YOUR GOAL =
Word for word, reproduce the records that follow.

(Records from a collection)
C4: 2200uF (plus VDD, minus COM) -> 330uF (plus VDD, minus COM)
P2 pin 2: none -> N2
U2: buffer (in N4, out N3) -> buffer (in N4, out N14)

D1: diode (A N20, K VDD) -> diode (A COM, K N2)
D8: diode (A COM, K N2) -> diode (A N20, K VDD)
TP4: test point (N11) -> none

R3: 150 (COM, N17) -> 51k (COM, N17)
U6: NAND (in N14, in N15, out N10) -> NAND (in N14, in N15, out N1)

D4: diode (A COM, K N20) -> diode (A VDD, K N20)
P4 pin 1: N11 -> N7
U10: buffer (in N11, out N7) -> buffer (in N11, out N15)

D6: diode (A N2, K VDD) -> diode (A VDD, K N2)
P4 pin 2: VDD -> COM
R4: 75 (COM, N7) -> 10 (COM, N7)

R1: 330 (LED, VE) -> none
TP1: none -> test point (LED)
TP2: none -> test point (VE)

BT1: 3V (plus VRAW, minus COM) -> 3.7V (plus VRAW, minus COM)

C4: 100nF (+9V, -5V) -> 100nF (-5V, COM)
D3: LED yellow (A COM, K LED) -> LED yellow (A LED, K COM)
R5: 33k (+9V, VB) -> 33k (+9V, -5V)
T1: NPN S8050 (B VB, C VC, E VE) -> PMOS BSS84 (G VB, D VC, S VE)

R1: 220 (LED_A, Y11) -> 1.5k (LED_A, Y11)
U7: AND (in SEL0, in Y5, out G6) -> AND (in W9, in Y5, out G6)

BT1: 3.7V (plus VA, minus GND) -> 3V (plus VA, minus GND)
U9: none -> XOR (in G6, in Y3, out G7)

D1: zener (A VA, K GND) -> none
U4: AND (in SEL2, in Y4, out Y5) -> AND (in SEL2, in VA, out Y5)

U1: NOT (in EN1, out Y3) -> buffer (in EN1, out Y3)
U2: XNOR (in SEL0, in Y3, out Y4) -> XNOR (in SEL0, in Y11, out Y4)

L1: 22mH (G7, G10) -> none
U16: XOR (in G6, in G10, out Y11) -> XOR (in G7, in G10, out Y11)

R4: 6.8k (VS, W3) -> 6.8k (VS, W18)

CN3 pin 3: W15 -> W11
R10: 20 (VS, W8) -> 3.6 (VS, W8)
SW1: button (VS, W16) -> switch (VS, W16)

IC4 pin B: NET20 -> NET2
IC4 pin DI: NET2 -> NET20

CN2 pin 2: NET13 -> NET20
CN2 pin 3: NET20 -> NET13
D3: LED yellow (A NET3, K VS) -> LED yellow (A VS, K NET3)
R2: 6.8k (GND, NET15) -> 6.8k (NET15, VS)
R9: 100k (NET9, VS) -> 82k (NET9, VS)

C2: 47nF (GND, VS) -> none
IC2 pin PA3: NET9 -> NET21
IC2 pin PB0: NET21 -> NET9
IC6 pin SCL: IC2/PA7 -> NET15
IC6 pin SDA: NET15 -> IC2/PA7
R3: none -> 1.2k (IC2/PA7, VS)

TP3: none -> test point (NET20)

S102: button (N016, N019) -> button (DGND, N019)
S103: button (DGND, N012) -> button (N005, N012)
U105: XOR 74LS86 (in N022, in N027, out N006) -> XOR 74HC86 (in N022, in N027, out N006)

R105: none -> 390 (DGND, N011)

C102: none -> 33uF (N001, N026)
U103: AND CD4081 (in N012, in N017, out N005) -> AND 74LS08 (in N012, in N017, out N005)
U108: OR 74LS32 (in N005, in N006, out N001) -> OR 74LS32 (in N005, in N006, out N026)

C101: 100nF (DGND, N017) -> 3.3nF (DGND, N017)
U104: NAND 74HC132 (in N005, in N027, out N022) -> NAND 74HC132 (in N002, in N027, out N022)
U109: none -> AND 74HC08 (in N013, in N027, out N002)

RESPONSE =
C4: 2200uF (plus VDD, minus COM) -> 330uF (plus VDD, minus COM)
P2 pin 2: none -> N2
U2: buffer (in N4, out N3) -> buffer (in N4, out N14)

D1: diode (A N20, K VDD) -> diode (A COM, K N2)
D8: diode (A COM, K N2) -> diode (A N20, K VDD)
TP4: test point (N11) -> none

R3: 150 (COM, N17) -> 51k (COM, N17)
U6: NAND (in N14, in N15, out N10) -> NAND (in N14, in N15, out N1)

D4: diode (A COM, K N20) -> diode (A VDD, K N20)
P4 pin 1: N11 -> N7
U10: buffer (in N11, out N7) -> buffer (in N11, out N15)

D6: diode (A N2, K VDD) -> diode (A VDD, K N2)
P4 pin 2: VDD -> COM
R4: 75 (COM, N7) -> 10 (COM, N7)

R1: 330 (LED, VE) -> none
TP1: none -> test point (LED)
TP2: none -> test point (VE)

BT1: 3V (plus VRAW, minus COM) -> 3.7V (plus VRAW, minus COM)

C4: 100nF (+9V, -5V) -> 100nF (-5V, COM)
D3: LED yellow (A COM, K LED) -> LED yellow (A LED, K COM)
R5: 33k (+9V, VB) -> 33k (+9V, -5V)
T1: NPN S8050 (B VB, C VC, E VE) -> PMOS BSS84 (G VB, D VC, S VE)

R1: 220 (LED_A, Y11) -> 1.5k (LED_A, Y11)
U7: AND (in SEL0, in Y5, out G6) -> AND (in W9, in Y5, out G6)

BT1: 3.7V (plus VA, minus GND) -> 3V (plus VA, minus GND)
U9: none -> XOR (in G6, in Y3, out G7)

D1: zener (A VA, K GND) -> none
U4: AND (in SEL2, in Y4, out Y5) -> AND (in SEL2, in VA, out Y5)

U1: NOT (in EN1, out Y3) -> buffer (in EN1, out Y3)
U2: XNOR (in SEL0, in Y3, out Y4) -> XNOR (in SEL0, in Y11, out Y4)

L1: 22mH (G7, G10) -> none
U16: XOR (in G6, in G10, out Y11) -> XOR (in G7, in G10, out Y11)

R4: 6.8k (VS, W3) -> 6.8k (VS, W18)

CN3 pin 3: W15 -> W11
R10: 20 (VS, W8) -> 3.6 (VS, W8)
SW1: button (VS, W16) -> switch (VS, W16)

IC4 pin B: NET20 -> NET2
IC4 pin DI: NET2 -> NET20

CN2 pin 2: NET13 -> NET20
CN2 pin 3: NET20 -> NET13
D3: LED yellow (A NET3, K VS) -> LED yellow (A VS, K NET3)
R2: 6.8k (GND, NET15) -> 6.8k (NET15, VS)
R9: 100k (NET9, VS) -> 82k (NET9, VS)

C2: 47nF (GND, VS) -> none
IC2 pin PA3: NET9 -> NET21
IC2 pin PB0: NET21 -> NET9
IC6 pin SCL: IC2/PA7 -> NET15
IC6 pin SDA: NET15 -> IC2/PA7
R3: none -> 1.2k (IC2/PA7, VS)

TP3: none -> test point (NET20)

S102: button (N016, N019) -> button (DGND, N019)
S103: button (DGND, N012) -> button (N005, N012)
U105: XOR 74LS86 (in N022, in N027, out N006) -> XOR 74HC86 (in N022, in N027, out N006)

R105: none -> 390 (DGND, N011)

C102: none -> 33uF (N001, N026)
U103: AND CD4081 (in N012, in N017, out N005) -> AND 74LS08 (in N012, in N017, out N005)
U108: OR 74LS32 (in N005, in N006, out N001) -> OR 74LS32 (in N005, in N006, out N026)

C101: 100nF (DGND, N017) -> 3.3nF (DGND, N017)
U104: NAND 74HC132 (in N005, in N027, out N022) -> NAND 74HC132 (in N002, in N027, out N022)
U109: none -> AND 74HC08 (in N013, in N027, out N002)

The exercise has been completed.